§ **WORK TO COMPLETE**
The lines below starting at the line containing "yellow cactus: 10 -> 13" and ending at the line containing "blue fish: 0 -> 1" are to be repeated exactly, with both ends kept and nothing else added.

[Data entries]
● ● ● ●

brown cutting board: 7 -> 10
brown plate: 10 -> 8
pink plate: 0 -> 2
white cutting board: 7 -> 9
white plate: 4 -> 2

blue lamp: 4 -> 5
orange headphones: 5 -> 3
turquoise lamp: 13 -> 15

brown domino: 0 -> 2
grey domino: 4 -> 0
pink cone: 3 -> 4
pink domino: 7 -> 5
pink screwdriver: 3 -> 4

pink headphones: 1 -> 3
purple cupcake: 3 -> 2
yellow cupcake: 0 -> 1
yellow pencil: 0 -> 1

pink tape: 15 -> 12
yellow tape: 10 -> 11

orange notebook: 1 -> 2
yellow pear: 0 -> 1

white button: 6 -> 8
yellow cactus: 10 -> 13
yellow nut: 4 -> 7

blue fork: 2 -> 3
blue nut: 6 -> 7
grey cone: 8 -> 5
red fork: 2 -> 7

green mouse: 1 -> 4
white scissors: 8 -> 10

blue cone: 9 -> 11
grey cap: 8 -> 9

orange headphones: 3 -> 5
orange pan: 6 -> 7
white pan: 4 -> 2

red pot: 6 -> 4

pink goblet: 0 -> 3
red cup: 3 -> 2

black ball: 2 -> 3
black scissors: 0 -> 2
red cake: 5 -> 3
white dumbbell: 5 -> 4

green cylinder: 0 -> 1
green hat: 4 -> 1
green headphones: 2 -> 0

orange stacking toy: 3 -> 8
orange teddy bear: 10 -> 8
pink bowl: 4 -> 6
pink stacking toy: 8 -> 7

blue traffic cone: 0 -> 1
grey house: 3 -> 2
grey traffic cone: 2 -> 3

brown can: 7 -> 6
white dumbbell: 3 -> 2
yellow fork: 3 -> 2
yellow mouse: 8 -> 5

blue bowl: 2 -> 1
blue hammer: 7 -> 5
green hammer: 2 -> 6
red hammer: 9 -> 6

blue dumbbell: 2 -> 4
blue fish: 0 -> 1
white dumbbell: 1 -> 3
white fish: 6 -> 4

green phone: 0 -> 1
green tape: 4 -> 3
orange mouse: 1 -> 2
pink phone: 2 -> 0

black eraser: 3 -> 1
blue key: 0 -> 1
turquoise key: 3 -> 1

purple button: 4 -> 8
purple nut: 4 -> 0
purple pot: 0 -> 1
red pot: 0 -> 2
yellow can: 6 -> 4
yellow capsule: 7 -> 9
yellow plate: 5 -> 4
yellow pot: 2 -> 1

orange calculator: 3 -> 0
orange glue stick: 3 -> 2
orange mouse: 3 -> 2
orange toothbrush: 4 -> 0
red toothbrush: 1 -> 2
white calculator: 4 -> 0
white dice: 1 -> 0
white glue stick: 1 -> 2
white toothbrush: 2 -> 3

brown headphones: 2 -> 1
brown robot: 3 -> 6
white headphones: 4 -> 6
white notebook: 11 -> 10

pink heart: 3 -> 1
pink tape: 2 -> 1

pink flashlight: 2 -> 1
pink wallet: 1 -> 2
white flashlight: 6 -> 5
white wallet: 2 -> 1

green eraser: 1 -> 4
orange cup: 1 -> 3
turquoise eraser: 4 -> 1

● ● ● ●

§ **OUTPUT BELOW**
yellow cactus: 10 -> 13
yellow nut: 4 -> 7

blue fork: 2 -> 3
blue nut: 6 -> 7
grey cone: 8 -> 5
red fork: 2 -> 7

green mouse: 1 -> 4
white scissors: 8 -> 10

blue cone: 9 -> 11
grey cap: 8 -> 9

orange headphones: 3 -> 5
orange pan: 6 -> 7
white pan: 4 -> 2

red pot: 6 -> 4

pink goblet: 0 -> 3
red cup: 3 -> 2

black ball: 2 -> 3
black scissors: 0 -> 2
red cake: 5 -> 3
white dumbbell: 5 -> 4

green cylinder: 0 -> 1
green hat: 4 -> 1
green headphones: 2 -> 0

orange stacking toy: 3 -> 8
orange teddy bear: 10 -> 8
pink bowl: 4 -> 6
pink stacking toy: 8 -> 7

blue traffic cone: 0 -> 1
grey house: 3 -> 2
grey traffic cone: 2 -> 3

brown can: 7 -> 6
white dumbbell: 3 -> 2
yellow fork: 3 -> 2
yellow mouse: 8 -> 5

blue bowl: 2 -> 1
blue hammer: 7 -> 5
green hammer: 2 -> 6
red hammer: 9 -> 6

blue dumbbell: 2 -> 4
blue fish: 0 -> 1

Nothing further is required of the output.